→ Stored data
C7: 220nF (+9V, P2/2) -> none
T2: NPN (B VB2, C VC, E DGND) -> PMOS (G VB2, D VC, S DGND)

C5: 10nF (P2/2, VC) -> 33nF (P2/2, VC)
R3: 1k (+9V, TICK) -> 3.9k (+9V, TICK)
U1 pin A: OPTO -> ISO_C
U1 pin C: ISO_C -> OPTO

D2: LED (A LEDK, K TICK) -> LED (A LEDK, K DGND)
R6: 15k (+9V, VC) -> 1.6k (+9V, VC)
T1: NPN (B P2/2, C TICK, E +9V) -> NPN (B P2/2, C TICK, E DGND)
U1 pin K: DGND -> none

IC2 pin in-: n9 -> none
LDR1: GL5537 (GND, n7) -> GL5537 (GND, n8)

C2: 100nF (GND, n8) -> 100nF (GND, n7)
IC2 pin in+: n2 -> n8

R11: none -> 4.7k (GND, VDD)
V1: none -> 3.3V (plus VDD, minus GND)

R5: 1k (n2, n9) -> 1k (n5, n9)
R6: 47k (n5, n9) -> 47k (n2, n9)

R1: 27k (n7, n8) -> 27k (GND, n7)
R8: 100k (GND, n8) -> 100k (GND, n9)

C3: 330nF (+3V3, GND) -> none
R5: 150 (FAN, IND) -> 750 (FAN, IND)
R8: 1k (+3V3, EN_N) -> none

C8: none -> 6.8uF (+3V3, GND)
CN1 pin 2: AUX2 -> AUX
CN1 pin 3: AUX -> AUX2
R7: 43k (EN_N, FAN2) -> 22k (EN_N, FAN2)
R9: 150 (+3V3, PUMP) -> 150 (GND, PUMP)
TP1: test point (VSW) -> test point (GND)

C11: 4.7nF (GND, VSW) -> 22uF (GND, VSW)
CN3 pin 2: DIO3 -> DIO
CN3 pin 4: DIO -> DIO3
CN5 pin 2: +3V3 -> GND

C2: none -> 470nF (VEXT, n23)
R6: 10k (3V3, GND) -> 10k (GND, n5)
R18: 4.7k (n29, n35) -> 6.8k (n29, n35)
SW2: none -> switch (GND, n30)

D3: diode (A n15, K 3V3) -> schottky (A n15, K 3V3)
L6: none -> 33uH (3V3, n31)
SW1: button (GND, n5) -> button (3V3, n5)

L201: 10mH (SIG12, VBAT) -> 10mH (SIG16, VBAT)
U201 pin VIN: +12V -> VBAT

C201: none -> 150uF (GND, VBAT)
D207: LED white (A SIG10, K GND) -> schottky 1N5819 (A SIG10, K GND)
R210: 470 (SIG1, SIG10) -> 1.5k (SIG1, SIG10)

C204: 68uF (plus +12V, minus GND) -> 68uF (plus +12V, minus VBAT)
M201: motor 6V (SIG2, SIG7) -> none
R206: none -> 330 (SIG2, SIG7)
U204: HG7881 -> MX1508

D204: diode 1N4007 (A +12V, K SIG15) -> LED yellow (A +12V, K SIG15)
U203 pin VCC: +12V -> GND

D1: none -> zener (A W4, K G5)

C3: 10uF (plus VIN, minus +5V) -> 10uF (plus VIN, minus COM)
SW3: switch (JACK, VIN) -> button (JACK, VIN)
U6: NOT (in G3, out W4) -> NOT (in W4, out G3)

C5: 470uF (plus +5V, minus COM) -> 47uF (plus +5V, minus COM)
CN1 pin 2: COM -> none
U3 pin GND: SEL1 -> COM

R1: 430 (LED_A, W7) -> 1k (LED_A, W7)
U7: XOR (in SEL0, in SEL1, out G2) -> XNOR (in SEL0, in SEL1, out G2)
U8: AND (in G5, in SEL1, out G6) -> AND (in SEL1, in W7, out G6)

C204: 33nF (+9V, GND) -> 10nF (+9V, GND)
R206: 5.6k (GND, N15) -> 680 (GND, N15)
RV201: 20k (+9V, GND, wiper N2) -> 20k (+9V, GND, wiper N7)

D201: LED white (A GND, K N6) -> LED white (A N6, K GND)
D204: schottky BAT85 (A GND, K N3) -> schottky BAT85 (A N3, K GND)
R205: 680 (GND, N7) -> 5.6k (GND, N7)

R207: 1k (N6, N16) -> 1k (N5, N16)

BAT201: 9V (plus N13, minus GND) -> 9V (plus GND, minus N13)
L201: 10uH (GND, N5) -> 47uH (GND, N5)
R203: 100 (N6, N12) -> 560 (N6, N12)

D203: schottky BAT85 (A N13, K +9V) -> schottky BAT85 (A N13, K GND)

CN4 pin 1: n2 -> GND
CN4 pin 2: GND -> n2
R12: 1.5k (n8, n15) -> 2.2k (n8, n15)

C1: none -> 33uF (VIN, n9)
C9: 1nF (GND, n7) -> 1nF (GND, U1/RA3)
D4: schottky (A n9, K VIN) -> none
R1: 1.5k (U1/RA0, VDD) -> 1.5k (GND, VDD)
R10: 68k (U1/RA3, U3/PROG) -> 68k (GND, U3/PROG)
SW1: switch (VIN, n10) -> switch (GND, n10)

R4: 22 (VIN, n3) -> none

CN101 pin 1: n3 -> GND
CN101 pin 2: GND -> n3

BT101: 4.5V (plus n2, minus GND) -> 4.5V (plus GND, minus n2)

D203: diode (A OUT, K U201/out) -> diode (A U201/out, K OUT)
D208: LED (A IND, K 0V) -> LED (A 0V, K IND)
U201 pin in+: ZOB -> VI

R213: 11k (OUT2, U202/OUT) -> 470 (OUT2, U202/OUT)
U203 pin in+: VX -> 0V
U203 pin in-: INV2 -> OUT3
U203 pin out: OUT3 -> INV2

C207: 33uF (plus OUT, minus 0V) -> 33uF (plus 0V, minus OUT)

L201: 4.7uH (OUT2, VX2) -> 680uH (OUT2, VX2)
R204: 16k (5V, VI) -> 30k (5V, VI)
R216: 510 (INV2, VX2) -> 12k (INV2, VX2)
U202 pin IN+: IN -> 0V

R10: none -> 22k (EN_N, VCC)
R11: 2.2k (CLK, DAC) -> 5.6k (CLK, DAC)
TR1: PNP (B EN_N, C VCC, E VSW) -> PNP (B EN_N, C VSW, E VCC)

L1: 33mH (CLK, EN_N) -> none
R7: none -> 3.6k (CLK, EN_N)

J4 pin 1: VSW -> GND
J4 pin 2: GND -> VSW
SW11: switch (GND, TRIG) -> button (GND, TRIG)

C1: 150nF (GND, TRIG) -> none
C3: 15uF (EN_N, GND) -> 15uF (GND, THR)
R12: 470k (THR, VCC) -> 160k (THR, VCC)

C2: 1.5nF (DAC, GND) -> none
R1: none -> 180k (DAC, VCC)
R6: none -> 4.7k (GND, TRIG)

→ Task item
Your answer should be every line from the material above in which the word "TICK" appears.

→ Exercise response
R3: 1k (+9V, TICK) -> 3.9k (+9V, TICK)
D2: LED (A LEDK, K TICK) -> LED (A LEDK, K DGND)
T1: NPN (B P2/2, C TICK, E +9V) -> NPN (B P2/2, C TICK, E DGND)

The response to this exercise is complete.